DATA SECTION section start
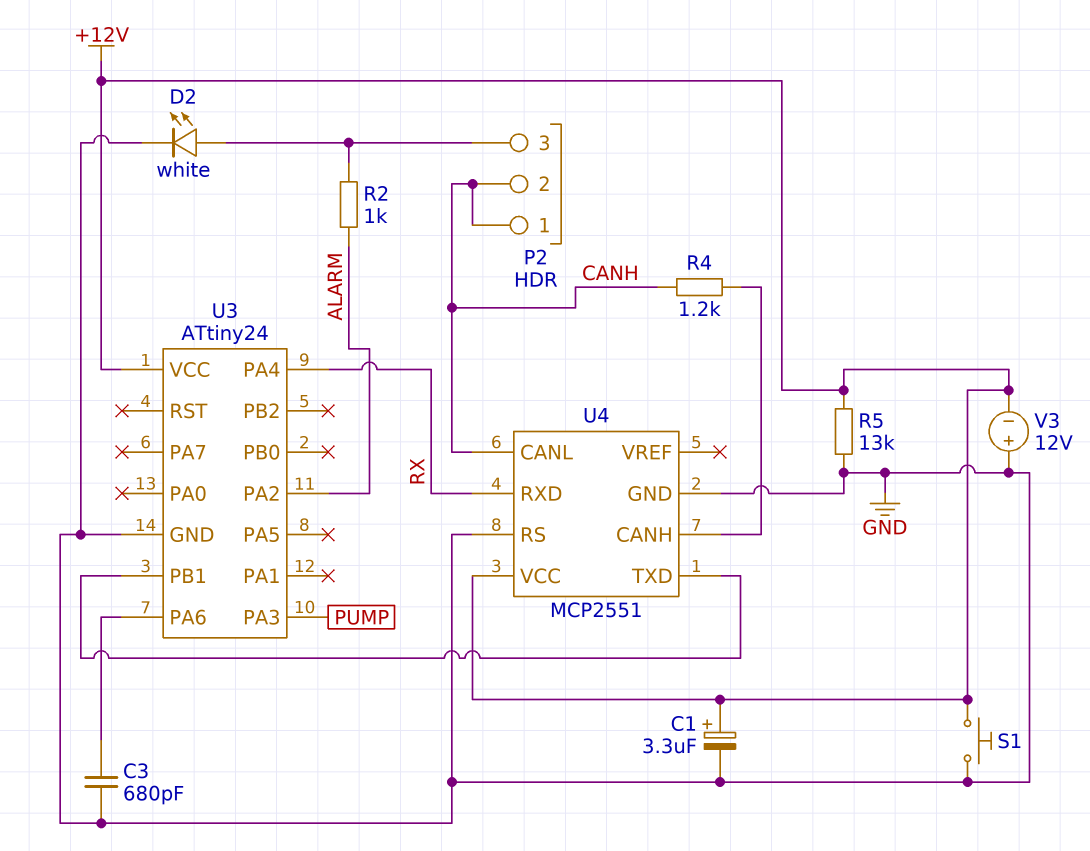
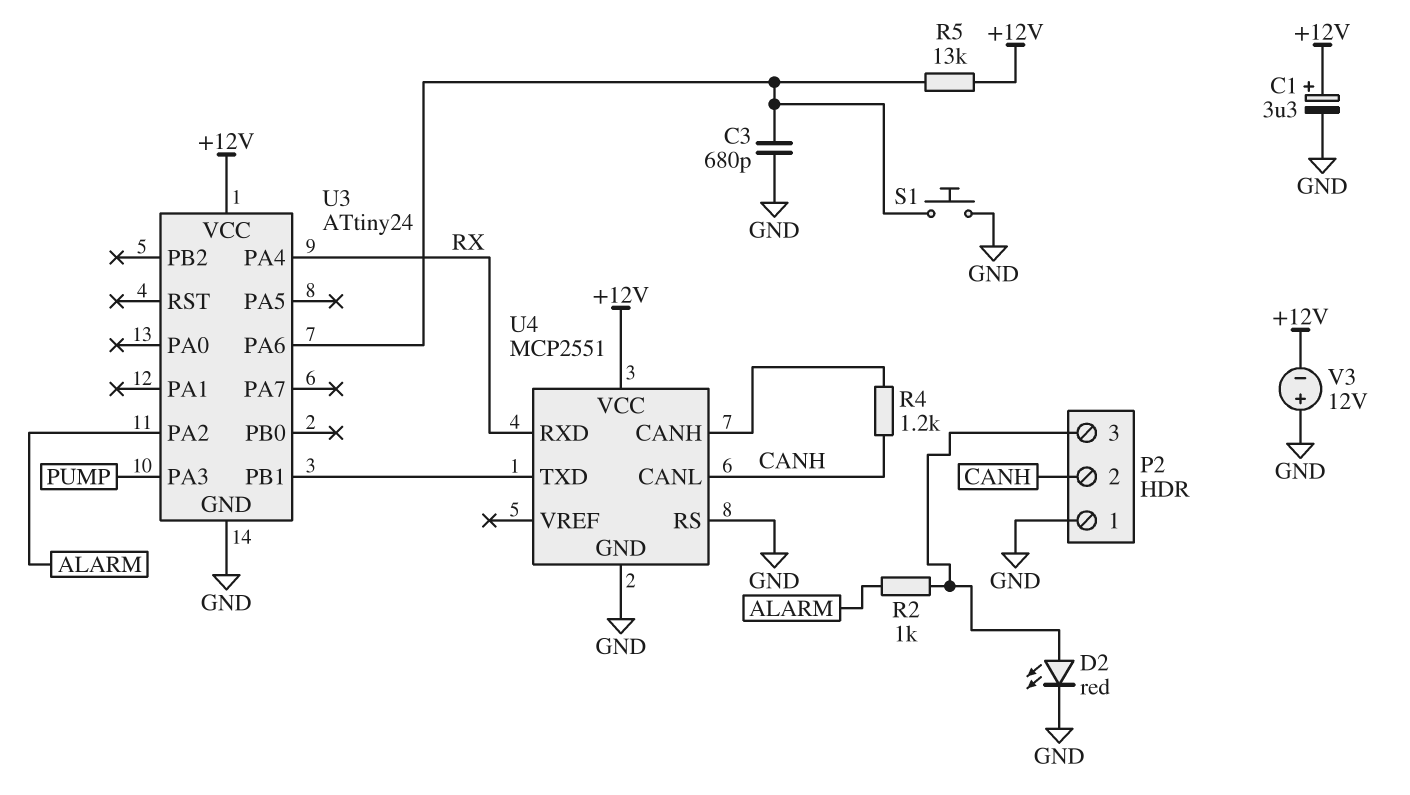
D2: LED white (A P2/3, K GND) -> LED red (A P2/3, K GND)
P2 pin 1: CANH -> GND
R5: 13k (+12V, GND) -> 13k (+12V, U3/PA6)
S1: button (+12V, GND) -> button (GND, U3/PA6)

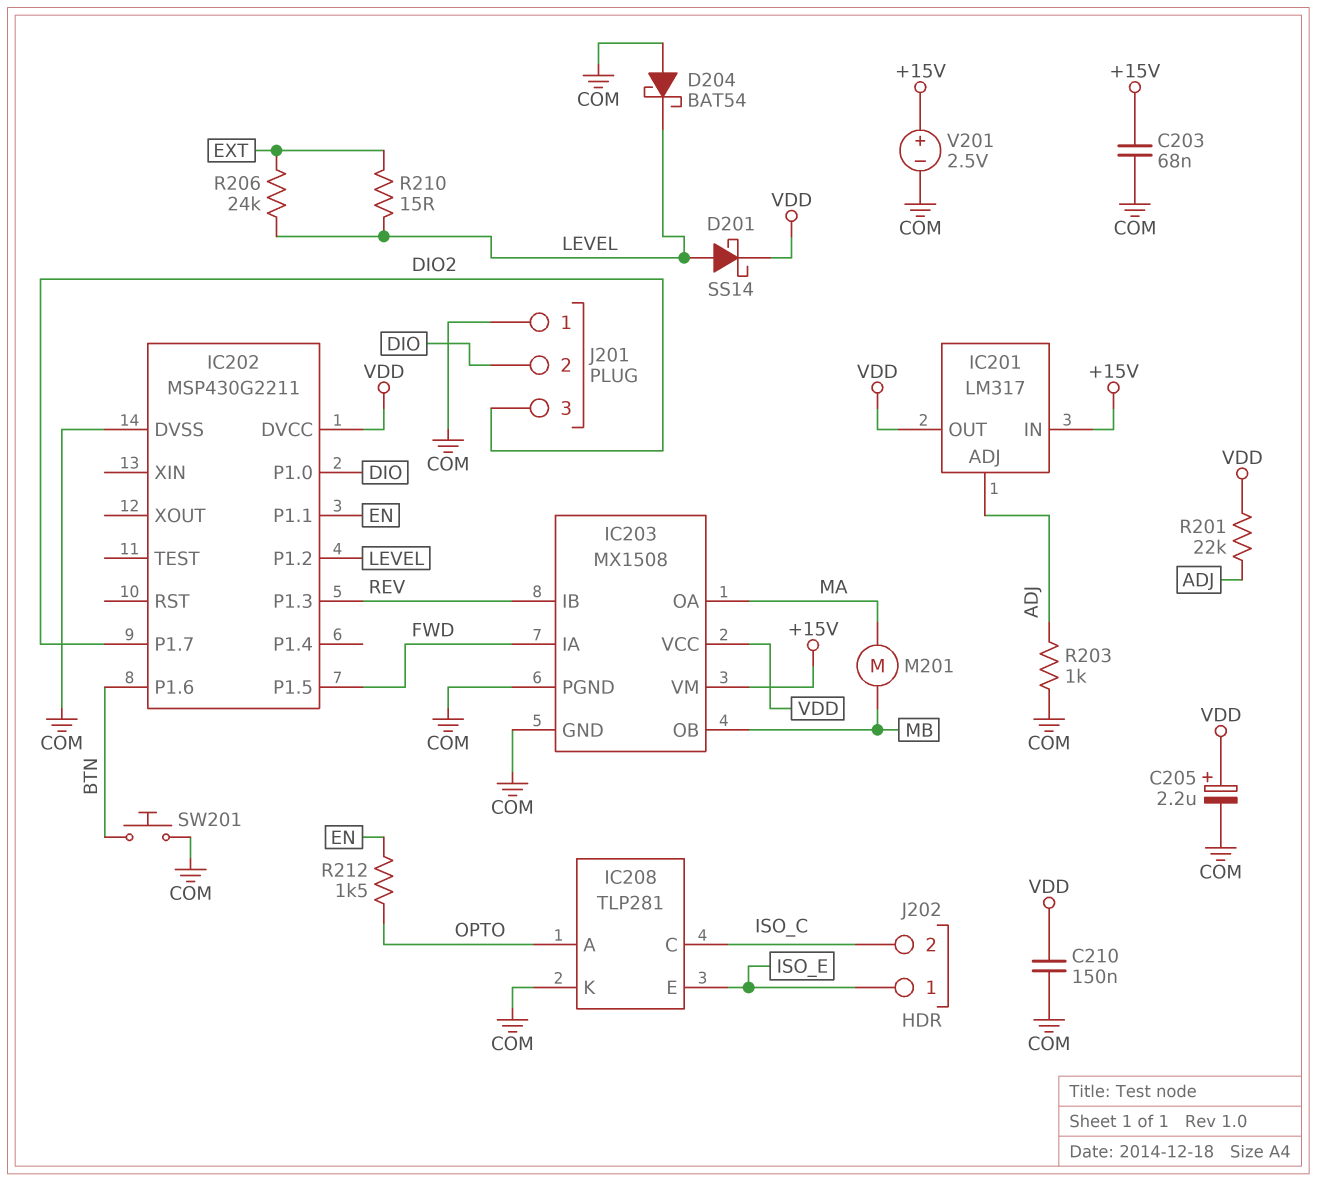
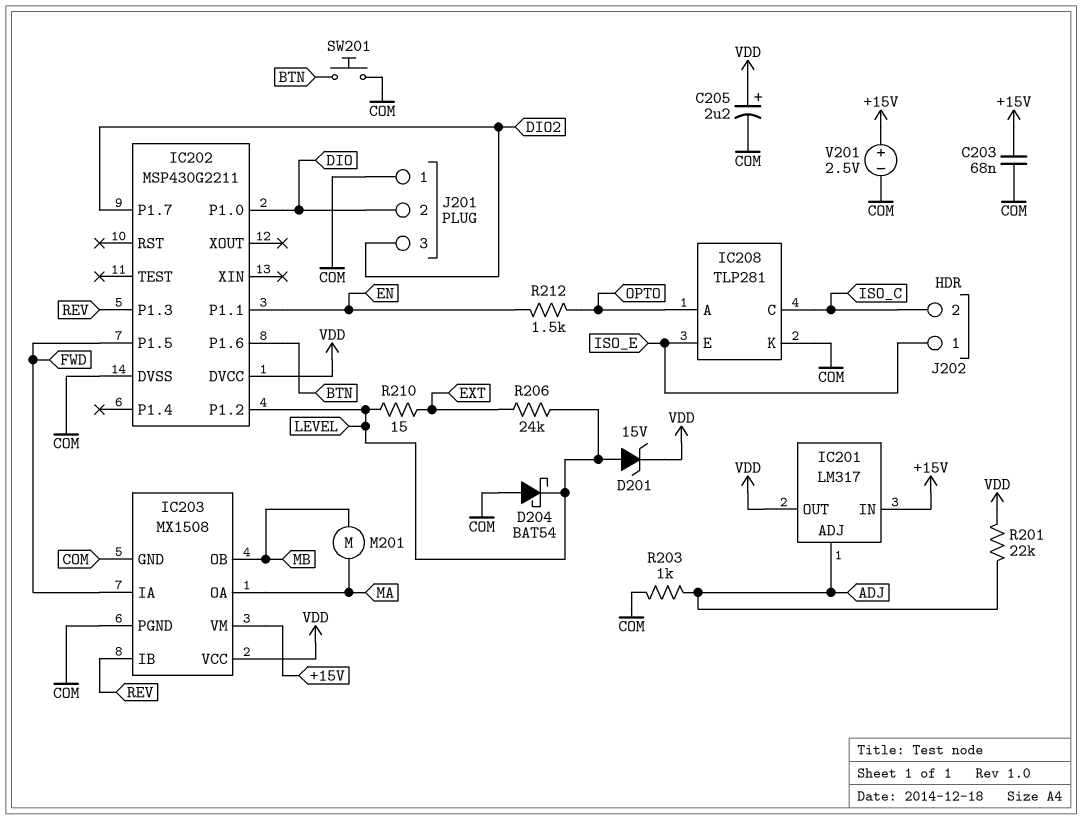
C210: 150nF (COM, VDD) -> none
D201: schottky SS14 (A LEVEL, K VDD) -> zener 15V (A LEVEL, K VDD)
DATA SECTION section end
◆ ASSIGNMENT
From the line containing "C210: 150nF (COM, VDD) -> none" to the last line of the data above, copy each line exactly and add nothing.

◆ RESULT OF THIS TASK
C210: 150nF (COM, VDD) -> none
D201: schottky SS14 (A LEVEL, K VDD) -> zener 15V (A LEVEL, K VDD)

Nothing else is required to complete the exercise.